:: PROBLEM TO WORK ON ::
The answer must be every line below that holds the word "trophy".

== INPUT FOR THIS TASK ==

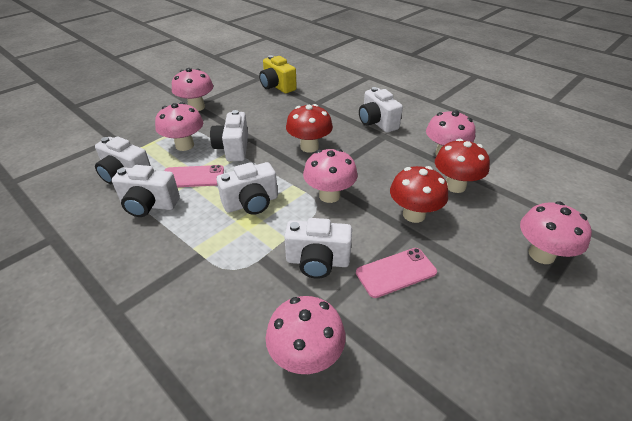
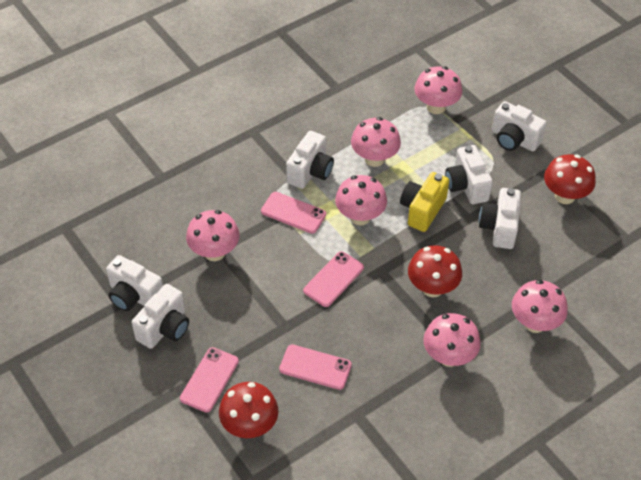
pink phone: 2 -> 4

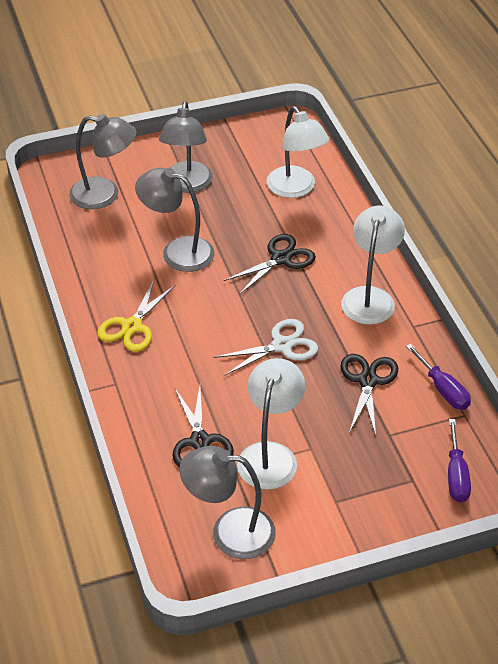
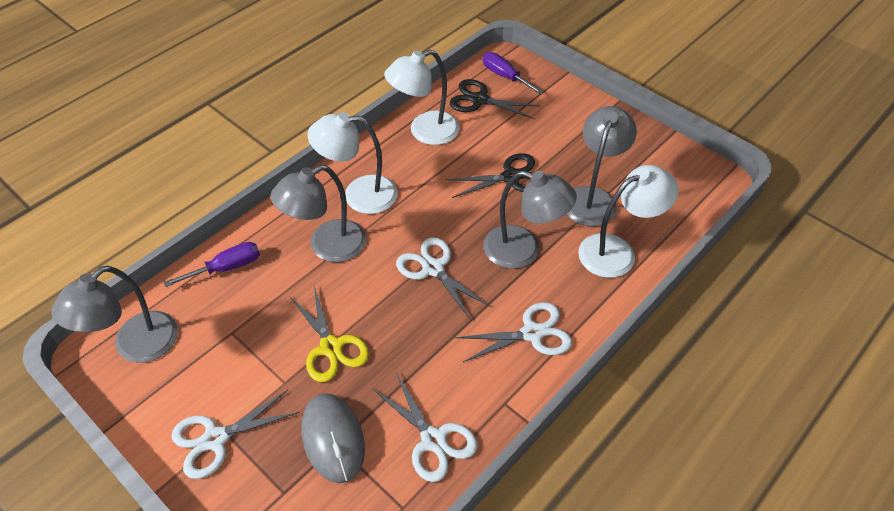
black scissors: 3 -> 2
grey mouse: 0 -> 1
white scissors: 1 -> 4

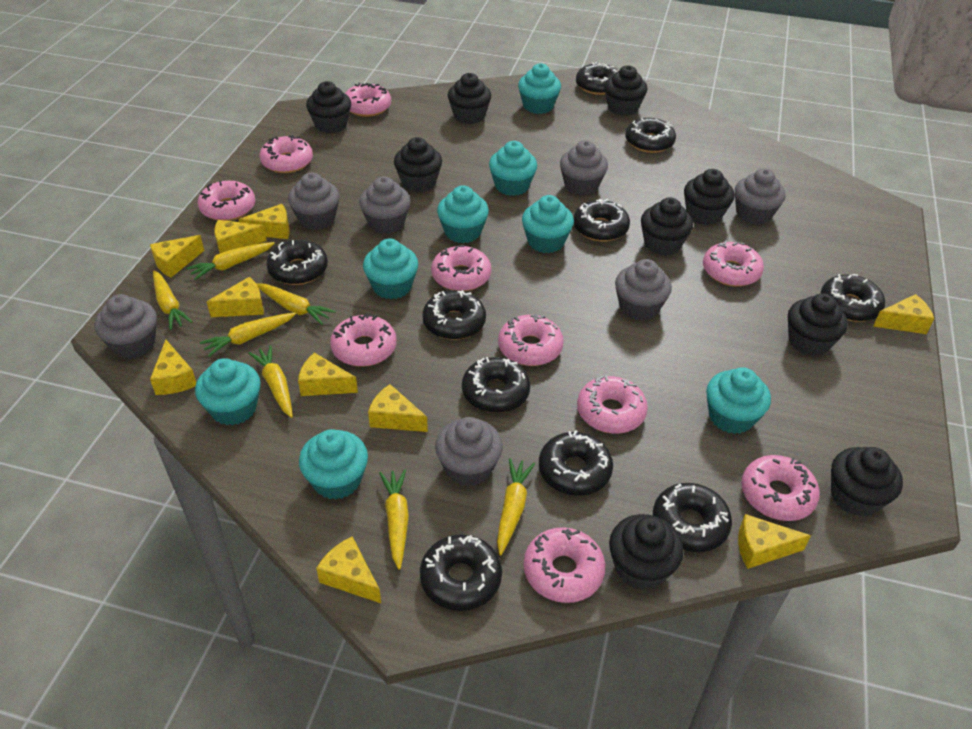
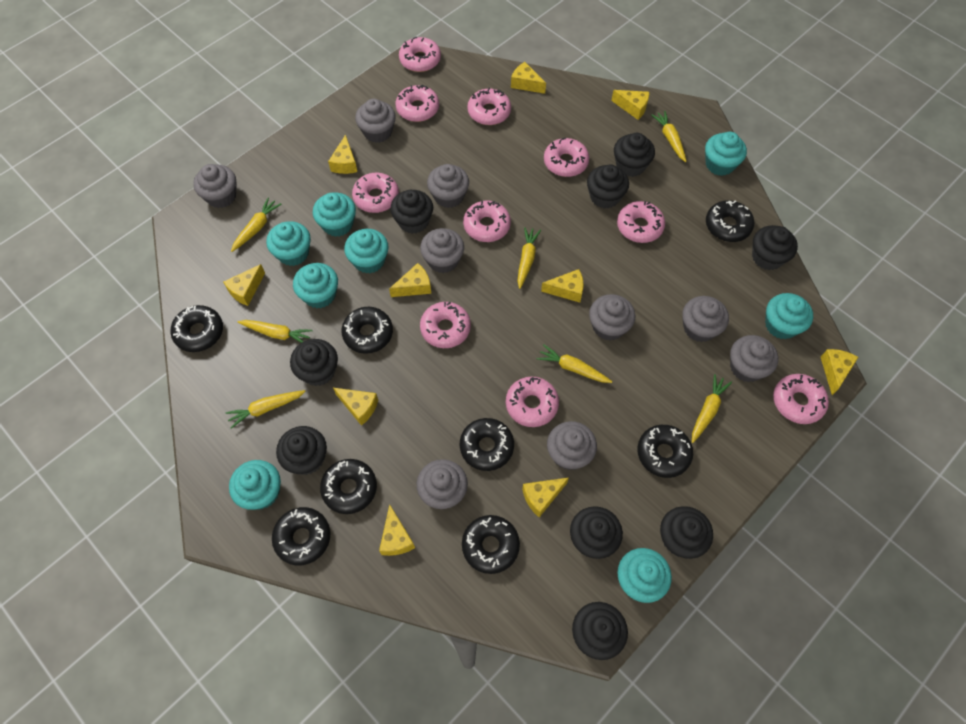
black donut: 10 -> 8
grey cupcake: 7 -> 9

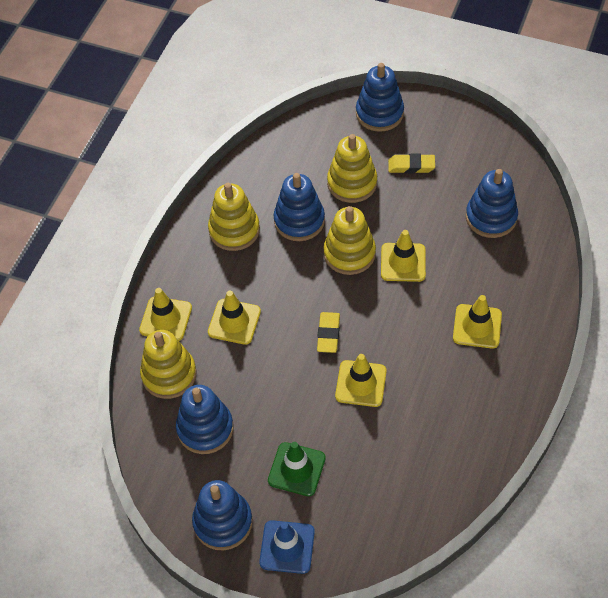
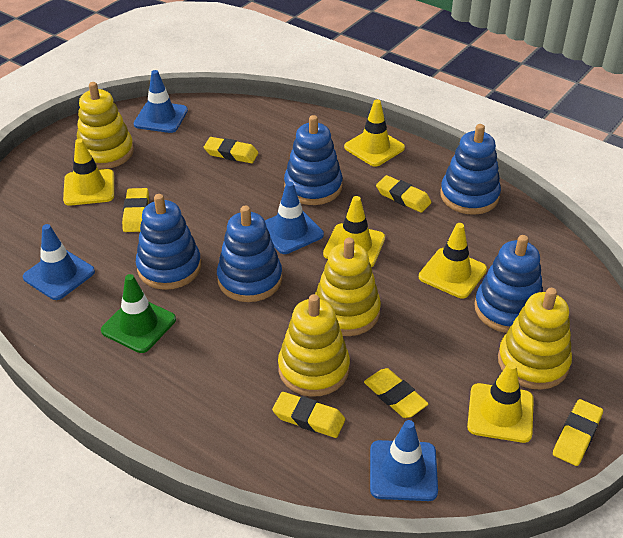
blue traffic cone: 1 -> 4
yellow eraser: 2 -> 6

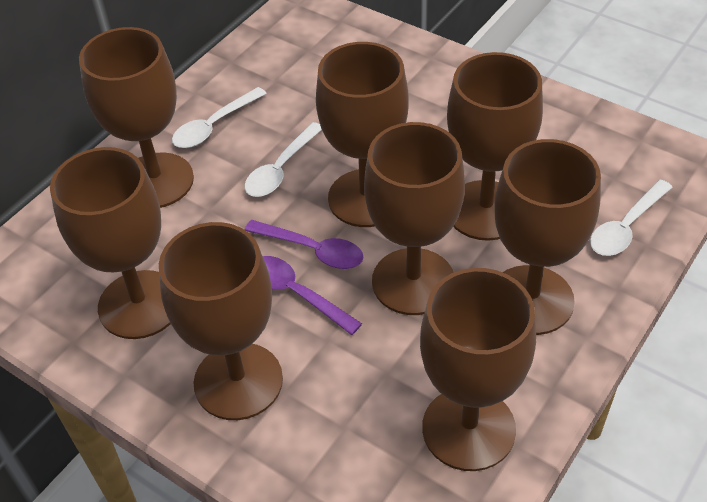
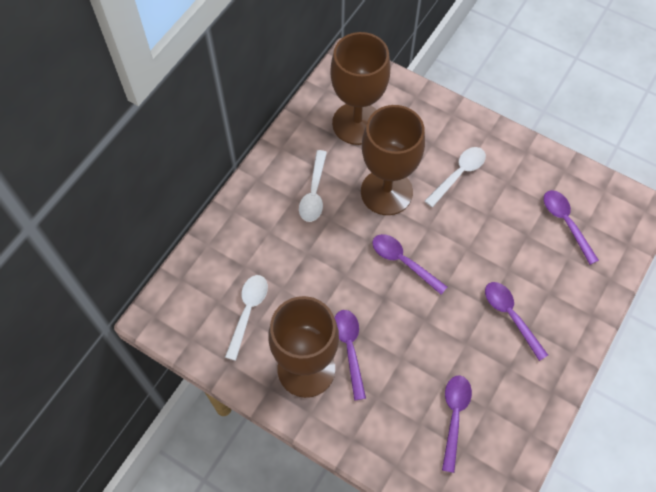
brown goblet: 8 -> 3
purple spoon: 2 -> 5

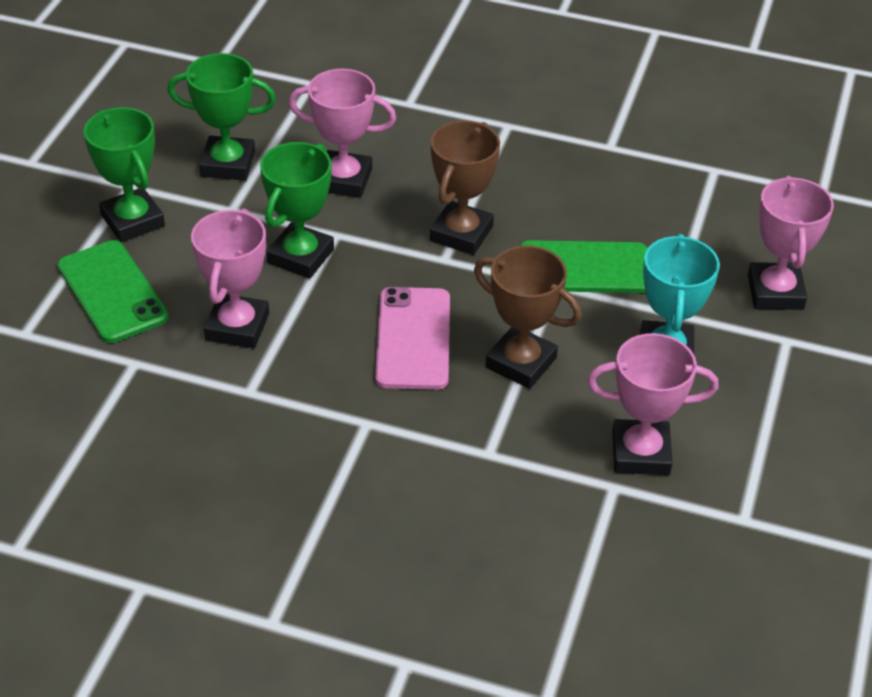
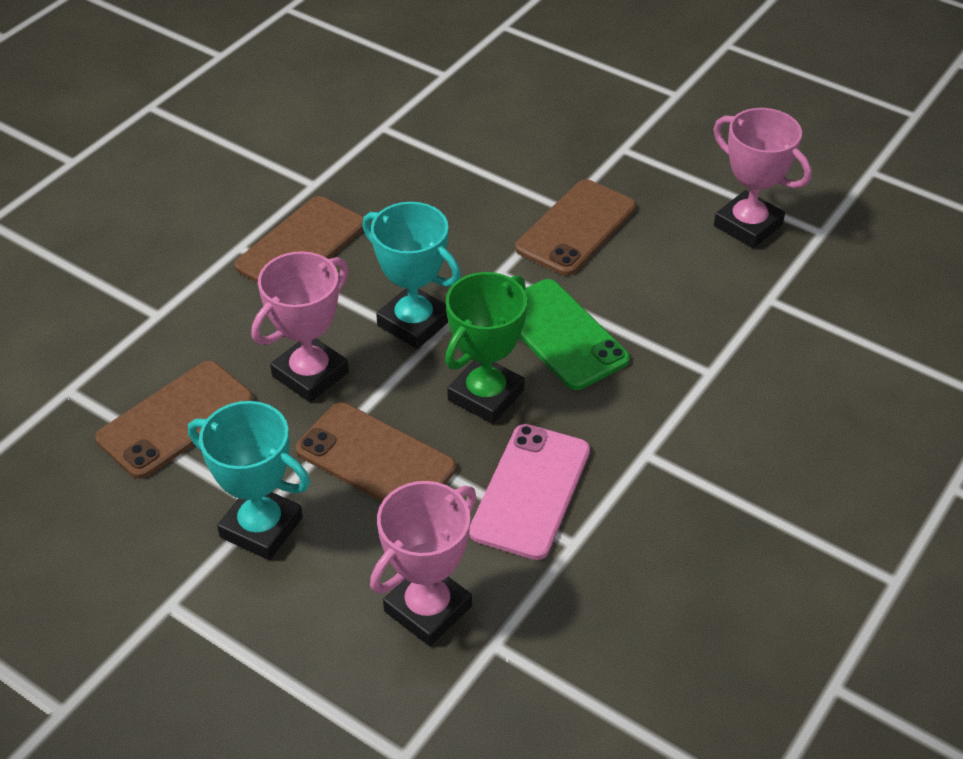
brown phone: 0 -> 4
brown trophy: 2 -> 0
green phone: 2 -> 1
green trophy: 3 -> 1
pink trophy: 4 -> 3
turquoise trophy: 1 -> 2

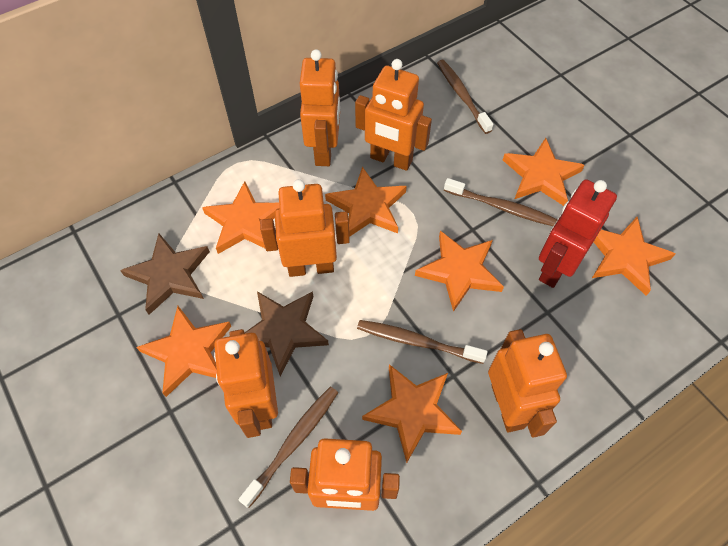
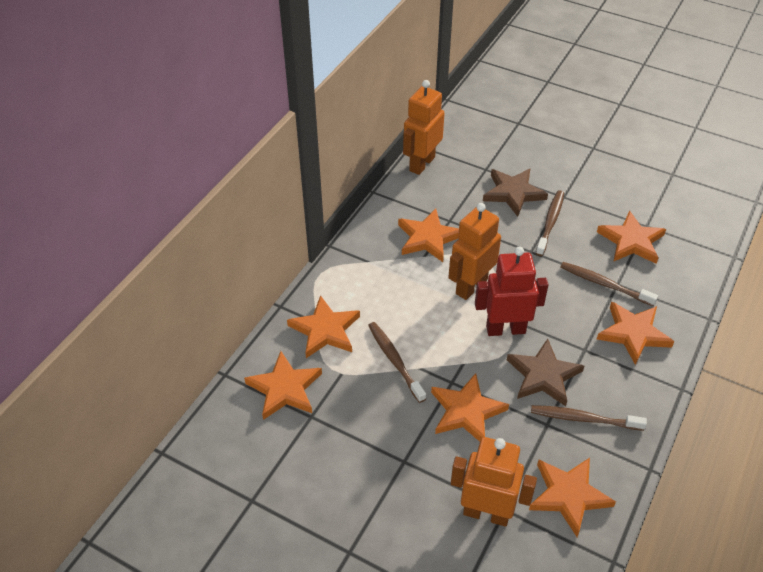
orange robot: 6 -> 3

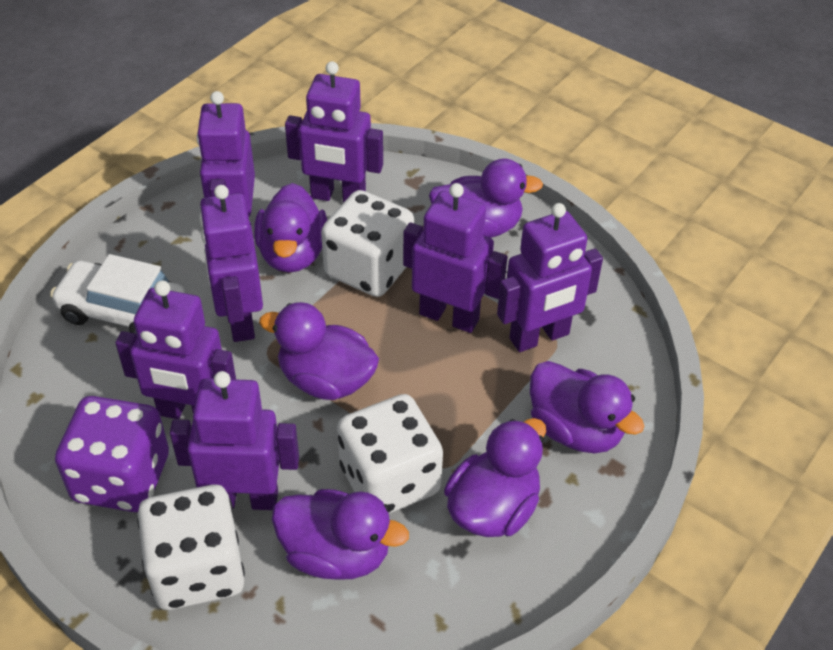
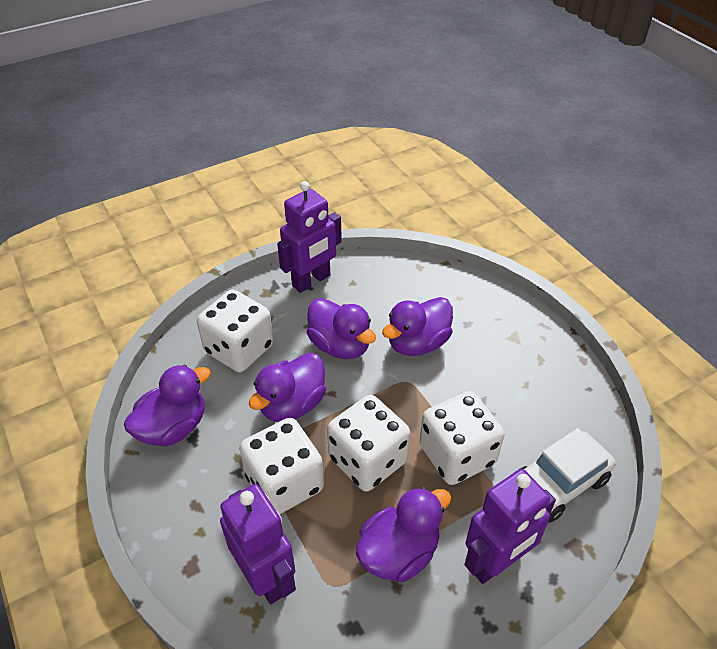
purple dice: 1 -> 0
purple duck: 6 -> 5
purple robot: 7 -> 3
white dice: 3 -> 4

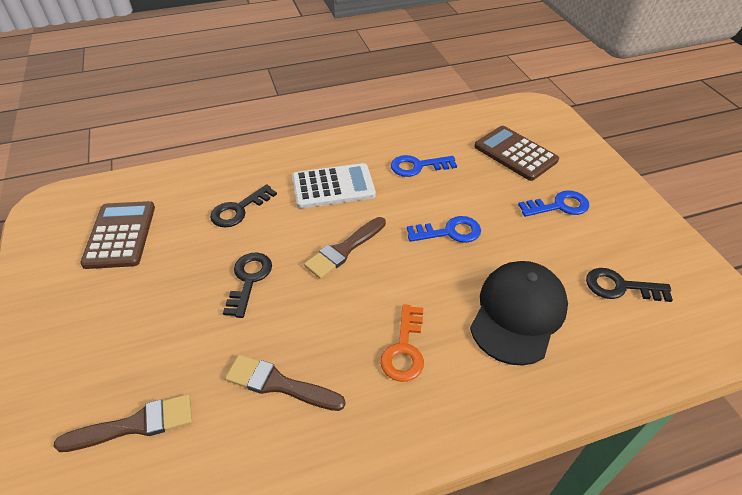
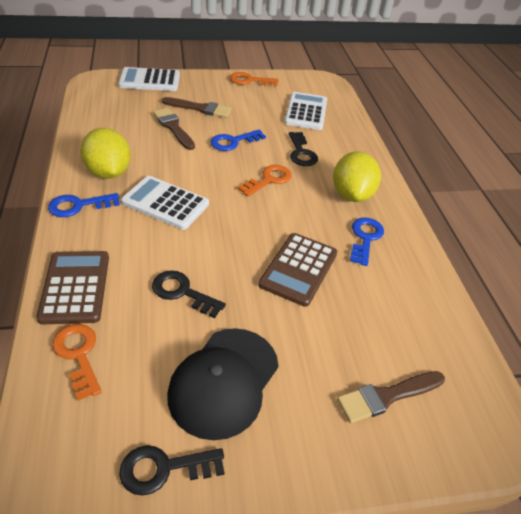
orange key: 1 -> 3
white calculator: 1 -> 3
yellow lemon: 0 -> 2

===

:: SOLUTION BELOW ::
brown trophy: 2 -> 0
green trophy: 3 -> 1
pink trophy: 4 -> 3
turquoise trophy: 1 -> 2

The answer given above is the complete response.